Please repeat the listing below exactly, but do not include its pictures.

• [DATASET EXTRACT]:
.....

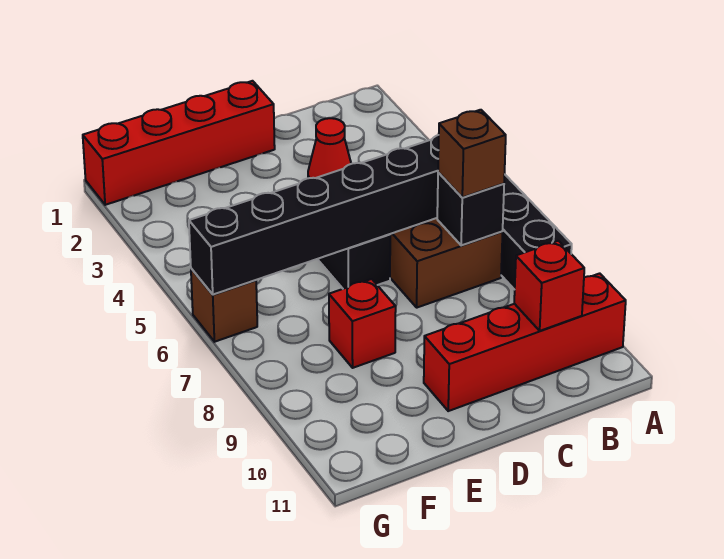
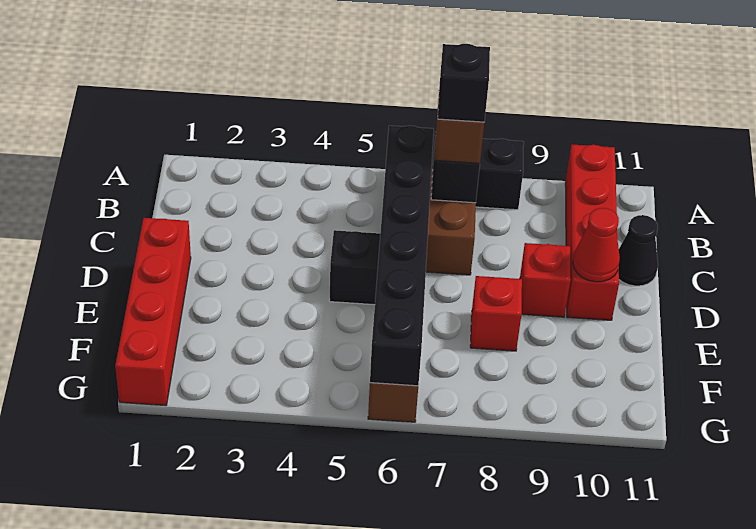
none -> black brick B7 level 4
red brick B10 level 2 -> red brick D9 level 1
red cone C3 level 1 -> red cone D10 level 2
none -> black cone C11 level 1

.....

• [WRITTEN SOLUTION]:
none -> black brick B7 level 4
red brick B10 level 2 -> red brick D9 level 1
red cone C3 level 1 -> red cone D10 level 2
none -> black cone C11 level 1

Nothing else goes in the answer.